# Requirement
Are you able to quote each entry exactly as written?

[Coordinate-based change listings]
○ ○ ○ ○ ○ ○ ○
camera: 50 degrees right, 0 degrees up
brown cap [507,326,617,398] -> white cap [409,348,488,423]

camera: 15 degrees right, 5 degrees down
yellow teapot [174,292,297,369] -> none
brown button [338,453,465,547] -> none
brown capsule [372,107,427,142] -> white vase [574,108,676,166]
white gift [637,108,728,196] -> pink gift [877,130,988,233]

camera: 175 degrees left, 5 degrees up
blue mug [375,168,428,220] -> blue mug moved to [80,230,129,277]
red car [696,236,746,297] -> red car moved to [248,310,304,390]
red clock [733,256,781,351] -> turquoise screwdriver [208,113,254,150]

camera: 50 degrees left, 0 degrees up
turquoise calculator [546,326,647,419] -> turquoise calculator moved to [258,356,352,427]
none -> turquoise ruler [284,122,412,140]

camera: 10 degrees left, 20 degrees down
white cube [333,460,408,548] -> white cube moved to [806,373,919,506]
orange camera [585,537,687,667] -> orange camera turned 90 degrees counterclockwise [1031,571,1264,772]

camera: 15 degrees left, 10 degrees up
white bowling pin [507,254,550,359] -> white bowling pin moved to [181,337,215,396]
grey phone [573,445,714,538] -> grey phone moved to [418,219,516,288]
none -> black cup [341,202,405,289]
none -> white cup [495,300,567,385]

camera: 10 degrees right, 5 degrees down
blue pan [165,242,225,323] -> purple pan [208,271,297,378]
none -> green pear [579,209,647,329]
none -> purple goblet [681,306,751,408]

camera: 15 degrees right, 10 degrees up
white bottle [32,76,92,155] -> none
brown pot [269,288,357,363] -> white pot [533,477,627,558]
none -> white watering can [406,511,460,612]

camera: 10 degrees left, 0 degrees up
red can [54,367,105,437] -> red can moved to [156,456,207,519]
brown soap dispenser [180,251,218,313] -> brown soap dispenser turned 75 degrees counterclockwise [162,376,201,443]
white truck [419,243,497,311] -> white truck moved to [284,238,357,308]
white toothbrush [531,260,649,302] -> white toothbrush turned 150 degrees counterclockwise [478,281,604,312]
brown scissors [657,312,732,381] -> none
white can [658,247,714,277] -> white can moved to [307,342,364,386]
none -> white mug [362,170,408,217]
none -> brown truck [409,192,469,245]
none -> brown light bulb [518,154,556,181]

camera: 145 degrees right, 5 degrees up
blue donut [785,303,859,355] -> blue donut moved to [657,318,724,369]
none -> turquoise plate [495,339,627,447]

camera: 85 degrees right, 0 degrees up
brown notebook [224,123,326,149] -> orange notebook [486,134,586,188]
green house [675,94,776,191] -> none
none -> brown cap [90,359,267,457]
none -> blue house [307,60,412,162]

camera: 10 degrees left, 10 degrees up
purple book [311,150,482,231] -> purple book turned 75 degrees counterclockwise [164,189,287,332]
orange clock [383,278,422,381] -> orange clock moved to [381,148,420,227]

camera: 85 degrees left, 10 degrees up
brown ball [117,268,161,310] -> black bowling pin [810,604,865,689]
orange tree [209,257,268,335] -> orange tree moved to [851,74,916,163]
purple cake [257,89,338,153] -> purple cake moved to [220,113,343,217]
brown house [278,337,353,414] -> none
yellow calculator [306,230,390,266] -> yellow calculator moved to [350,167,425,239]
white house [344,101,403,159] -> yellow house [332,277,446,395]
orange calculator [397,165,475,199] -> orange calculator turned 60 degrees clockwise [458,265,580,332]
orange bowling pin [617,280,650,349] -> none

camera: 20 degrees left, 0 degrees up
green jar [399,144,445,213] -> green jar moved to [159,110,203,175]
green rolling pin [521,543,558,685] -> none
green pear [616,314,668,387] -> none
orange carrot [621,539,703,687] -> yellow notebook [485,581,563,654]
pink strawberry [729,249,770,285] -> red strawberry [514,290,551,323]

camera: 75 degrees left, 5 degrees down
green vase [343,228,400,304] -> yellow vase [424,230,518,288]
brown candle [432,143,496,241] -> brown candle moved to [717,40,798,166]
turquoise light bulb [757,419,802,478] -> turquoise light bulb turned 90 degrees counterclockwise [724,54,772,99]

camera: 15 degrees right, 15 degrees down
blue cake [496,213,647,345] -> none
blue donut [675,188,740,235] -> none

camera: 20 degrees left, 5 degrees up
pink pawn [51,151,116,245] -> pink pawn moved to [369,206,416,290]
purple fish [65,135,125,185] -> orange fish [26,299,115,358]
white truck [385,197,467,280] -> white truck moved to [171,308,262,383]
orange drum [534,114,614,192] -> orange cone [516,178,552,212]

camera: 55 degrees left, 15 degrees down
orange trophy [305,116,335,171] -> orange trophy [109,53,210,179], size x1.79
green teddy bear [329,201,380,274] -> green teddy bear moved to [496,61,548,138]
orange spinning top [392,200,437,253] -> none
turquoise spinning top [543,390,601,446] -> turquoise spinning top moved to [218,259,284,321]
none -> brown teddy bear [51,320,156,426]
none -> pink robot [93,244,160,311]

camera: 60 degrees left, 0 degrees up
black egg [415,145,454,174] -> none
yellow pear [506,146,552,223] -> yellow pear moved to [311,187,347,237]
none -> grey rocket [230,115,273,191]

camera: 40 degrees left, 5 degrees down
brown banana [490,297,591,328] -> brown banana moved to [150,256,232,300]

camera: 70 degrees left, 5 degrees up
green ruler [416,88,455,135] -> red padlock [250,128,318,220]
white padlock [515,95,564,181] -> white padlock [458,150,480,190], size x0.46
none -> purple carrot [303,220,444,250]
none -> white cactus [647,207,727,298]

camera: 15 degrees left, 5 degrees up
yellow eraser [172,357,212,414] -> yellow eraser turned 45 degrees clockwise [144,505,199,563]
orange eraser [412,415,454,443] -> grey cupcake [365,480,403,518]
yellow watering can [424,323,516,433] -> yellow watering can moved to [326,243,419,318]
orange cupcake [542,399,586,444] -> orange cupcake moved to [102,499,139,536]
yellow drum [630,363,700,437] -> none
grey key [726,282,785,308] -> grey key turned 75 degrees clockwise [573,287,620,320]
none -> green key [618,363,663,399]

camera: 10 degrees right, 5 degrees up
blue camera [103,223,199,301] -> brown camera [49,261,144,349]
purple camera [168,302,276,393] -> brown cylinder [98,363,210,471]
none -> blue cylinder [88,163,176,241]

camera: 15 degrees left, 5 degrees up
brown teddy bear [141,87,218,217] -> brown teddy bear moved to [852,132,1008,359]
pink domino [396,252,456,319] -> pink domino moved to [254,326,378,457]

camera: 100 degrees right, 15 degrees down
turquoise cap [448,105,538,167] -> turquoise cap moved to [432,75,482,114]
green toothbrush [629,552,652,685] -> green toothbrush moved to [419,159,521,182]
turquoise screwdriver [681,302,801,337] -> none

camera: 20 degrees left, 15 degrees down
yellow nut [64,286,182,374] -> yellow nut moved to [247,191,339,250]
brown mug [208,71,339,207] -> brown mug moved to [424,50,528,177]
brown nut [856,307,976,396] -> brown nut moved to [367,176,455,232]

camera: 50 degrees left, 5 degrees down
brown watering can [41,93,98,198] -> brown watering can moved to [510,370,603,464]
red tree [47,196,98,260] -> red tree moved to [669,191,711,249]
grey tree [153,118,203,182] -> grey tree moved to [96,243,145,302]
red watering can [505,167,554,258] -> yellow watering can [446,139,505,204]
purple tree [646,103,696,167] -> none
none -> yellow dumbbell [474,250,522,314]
○ ○ ○ ○ ○ ○ ○
# Result
camera: 50 degrees right, 0 degrees up
brown cap [507,326,617,398] -> white cap [409,348,488,423]

camera: 15 degrees right, 5 degrees down
yellow teapot [174,292,297,369] -> none
brown button [338,453,465,547] -> none
brown capsule [372,107,427,142] -> white vase [574,108,676,166]
white gift [637,108,728,196] -> pink gift [877,130,988,233]

camera: 175 degrees left, 5 degrees up
blue mug [375,168,428,220] -> blue mug moved to [80,230,129,277]
red car [696,236,746,297] -> red car moved to [248,310,304,390]
red clock [733,256,781,351] -> turquoise screwdriver [208,113,254,150]

camera: 50 degrees left, 0 degrees up
turquoise calculator [546,326,647,419] -> turquoise calculator moved to [258,356,352,427]
none -> turquoise ruler [284,122,412,140]

camera: 10 degrees left, 20 degrees down
white cube [333,460,408,548] -> white cube moved to [806,373,919,506]
orange camera [585,537,687,667] -> orange camera turned 90 degrees counterclockwise [1031,571,1264,772]

camera: 15 degrees left, 10 degrees up
white bowling pin [507,254,550,359] -> white bowling pin moved to [181,337,215,396]
grey phone [573,445,714,538] -> grey phone moved to [418,219,516,288]
none -> black cup [341,202,405,289]
none -> white cup [495,300,567,385]

camera: 10 degrees right, 5 degrees down
blue pan [165,242,225,323] -> purple pan [208,271,297,378]
none -> green pear [579,209,647,329]
none -> purple goblet [681,306,751,408]

camera: 15 degrees right, 10 degrees up
white bottle [32,76,92,155] -> none
brown pot [269,288,357,363] -> white pot [533,477,627,558]
none -> white watering can [406,511,460,612]

camera: 10 degrees left, 0 degrees up
red can [54,367,105,437] -> red can moved to [156,456,207,519]
brown soap dispenser [180,251,218,313] -> brown soap dispenser turned 75 degrees counterclockwise [162,376,201,443]
white truck [419,243,497,311] -> white truck moved to [284,238,357,308]
white toothbrush [531,260,649,302] -> white toothbrush turned 150 degrees counterclockwise [478,281,604,312]
brown scissors [657,312,732,381] -> none
white can [658,247,714,277] -> white can moved to [307,342,364,386]
none -> white mug [362,170,408,217]
none -> brown truck [409,192,469,245]
none -> brown light bulb [518,154,556,181]

camera: 145 degrees right, 5 degrees up
blue donut [785,303,859,355] -> blue donut moved to [657,318,724,369]
none -> turquoise plate [495,339,627,447]

camera: 85 degrees right, 0 degrees up
brown notebook [224,123,326,149] -> orange notebook [486,134,586,188]
green house [675,94,776,191] -> none
none -> brown cap [90,359,267,457]
none -> blue house [307,60,412,162]

camera: 10 degrees left, 10 degrees up
purple book [311,150,482,231] -> purple book turned 75 degrees counterclockwise [164,189,287,332]
orange clock [383,278,422,381] -> orange clock moved to [381,148,420,227]

camera: 85 degrees left, 10 degrees up
brown ball [117,268,161,310] -> black bowling pin [810,604,865,689]
orange tree [209,257,268,335] -> orange tree moved to [851,74,916,163]
purple cake [257,89,338,153] -> purple cake moved to [220,113,343,217]
brown house [278,337,353,414] -> none
yellow calculator [306,230,390,266] -> yellow calculator moved to [350,167,425,239]
white house [344,101,403,159] -> yellow house [332,277,446,395]
orange calculator [397,165,475,199] -> orange calculator turned 60 degrees clockwise [458,265,580,332]
orange bowling pin [617,280,650,349] -> none

camera: 20 degrees left, 0 degrees up
green jar [399,144,445,213] -> green jar moved to [159,110,203,175]
green rolling pin [521,543,558,685] -> none
green pear [616,314,668,387] -> none
orange carrot [621,539,703,687] -> yellow notebook [485,581,563,654]
pink strawberry [729,249,770,285] -> red strawberry [514,290,551,323]

camera: 75 degrees left, 5 degrees down
green vase [343,228,400,304] -> yellow vase [424,230,518,288]
brown candle [432,143,496,241] -> brown candle moved to [717,40,798,166]
turquoise light bulb [757,419,802,478] -> turquoise light bulb turned 90 degrees counterclockwise [724,54,772,99]

camera: 15 degrees right, 15 degrees down
blue cake [496,213,647,345] -> none
blue donut [675,188,740,235] -> none

camera: 20 degrees left, 5 degrees up
pink pawn [51,151,116,245] -> pink pawn moved to [369,206,416,290]
purple fish [65,135,125,185] -> orange fish [26,299,115,358]
white truck [385,197,467,280] -> white truck moved to [171,308,262,383]
orange drum [534,114,614,192] -> orange cone [516,178,552,212]

camera: 55 degrees left, 15 degrees down
orange trophy [305,116,335,171] -> orange trophy [109,53,210,179], size x1.79
green teddy bear [329,201,380,274] -> green teddy bear moved to [496,61,548,138]
orange spinning top [392,200,437,253] -> none
turquoise spinning top [543,390,601,446] -> turquoise spinning top moved to [218,259,284,321]
none -> brown teddy bear [51,320,156,426]
none -> pink robot [93,244,160,311]

camera: 60 degrees left, 0 degrees up
black egg [415,145,454,174] -> none
yellow pear [506,146,552,223] -> yellow pear moved to [311,187,347,237]
none -> grey rocket [230,115,273,191]

camera: 40 degrees left, 5 degrees down
brown banana [490,297,591,328] -> brown banana moved to [150,256,232,300]

camera: 70 degrees left, 5 degrees up
green ruler [416,88,455,135] -> red padlock [250,128,318,220]
white padlock [515,95,564,181] -> white padlock [458,150,480,190], size x0.46
none -> purple carrot [303,220,444,250]
none -> white cactus [647,207,727,298]

camera: 15 degrees left, 5 degrees up
yellow eraser [172,357,212,414] -> yellow eraser turned 45 degrees clockwise [144,505,199,563]
orange eraser [412,415,454,443] -> grey cupcake [365,480,403,518]
yellow watering can [424,323,516,433] -> yellow watering can moved to [326,243,419,318]
orange cupcake [542,399,586,444] -> orange cupcake moved to [102,499,139,536]
yellow drum [630,363,700,437] -> none
grey key [726,282,785,308] -> grey key turned 75 degrees clockwise [573,287,620,320]
none -> green key [618,363,663,399]

camera: 10 degrees right, 5 degrees up
blue camera [103,223,199,301] -> brown camera [49,261,144,349]
purple camera [168,302,276,393] -> brown cylinder [98,363,210,471]
none -> blue cylinder [88,163,176,241]

camera: 15 degrees left, 5 degrees up
brown teddy bear [141,87,218,217] -> brown teddy bear moved to [852,132,1008,359]
pink domino [396,252,456,319] -> pink domino moved to [254,326,378,457]

camera: 100 degrees right, 15 degrees down
turquoise cap [448,105,538,167] -> turquoise cap moved to [432,75,482,114]
green toothbrush [629,552,652,685] -> green toothbrush moved to [419,159,521,182]
turquoise screwdriver [681,302,801,337] -> none

camera: 20 degrees left, 15 degrees down
yellow nut [64,286,182,374] -> yellow nut moved to [247,191,339,250]
brown mug [208,71,339,207] -> brown mug moved to [424,50,528,177]
brown nut [856,307,976,396] -> brown nut moved to [367,176,455,232]

camera: 50 degrees left, 5 degrees down
brown watering can [41,93,98,198] -> brown watering can moved to [510,370,603,464]
red tree [47,196,98,260] -> red tree moved to [669,191,711,249]
grey tree [153,118,203,182] -> grey tree moved to [96,243,145,302]
red watering can [505,167,554,258] -> yellow watering can [446,139,505,204]
purple tree [646,103,696,167] -> none
none -> yellow dumbbell [474,250,522,314]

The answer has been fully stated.